• _Problem to solve_:
Reproduce every entry that follows word for word, but omit the images.

____ Data for analysis

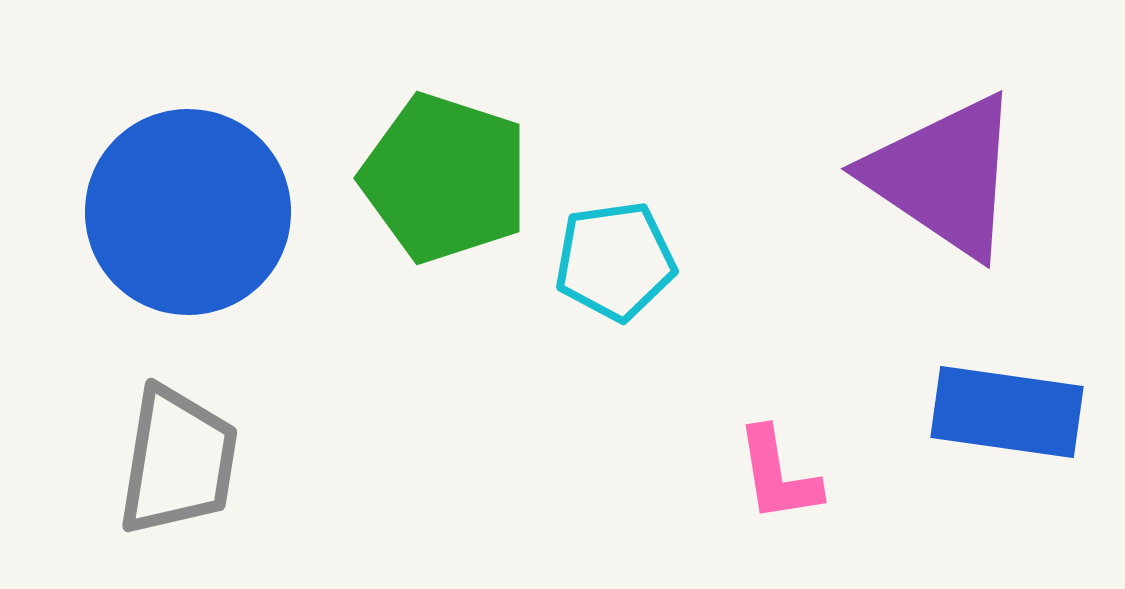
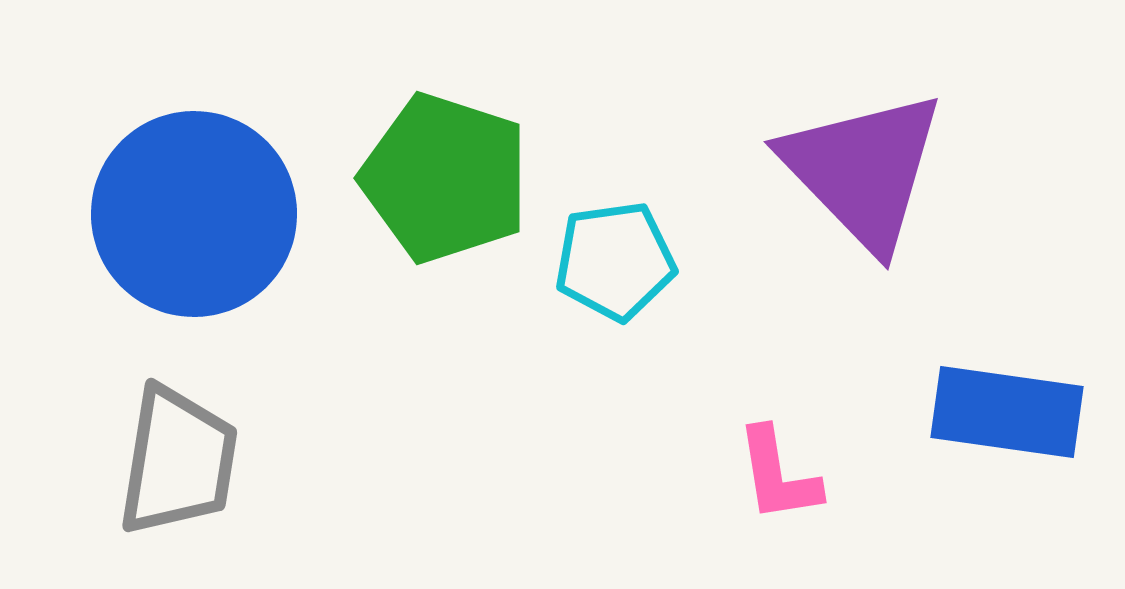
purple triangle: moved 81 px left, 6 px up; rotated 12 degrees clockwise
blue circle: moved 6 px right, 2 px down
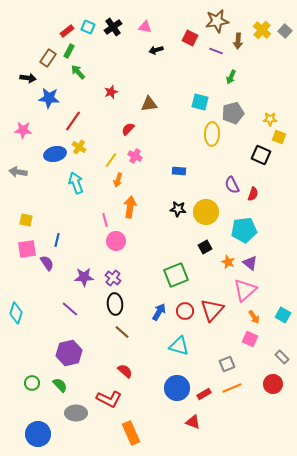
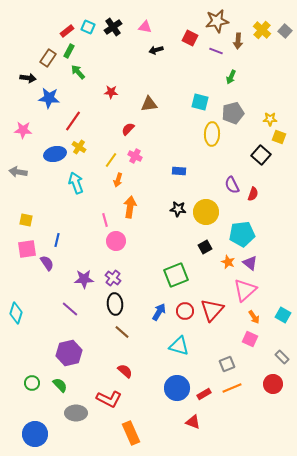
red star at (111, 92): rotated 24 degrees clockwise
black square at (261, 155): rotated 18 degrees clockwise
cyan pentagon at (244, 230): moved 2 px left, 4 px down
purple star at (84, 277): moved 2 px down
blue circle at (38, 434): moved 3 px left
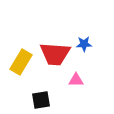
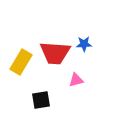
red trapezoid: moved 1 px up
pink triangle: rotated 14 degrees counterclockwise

________

• _Result for this exercise_:
purple triangle: moved 81 px left, 6 px up; rotated 12 degrees clockwise
blue circle: moved 6 px right, 2 px down
red star at (111, 92): rotated 24 degrees clockwise
black square at (261, 155): rotated 18 degrees clockwise
cyan pentagon at (244, 230): moved 2 px left, 4 px down
purple star at (84, 277): moved 2 px down
blue circle at (38, 434): moved 3 px left
red trapezoid: moved 1 px up
pink triangle: rotated 14 degrees counterclockwise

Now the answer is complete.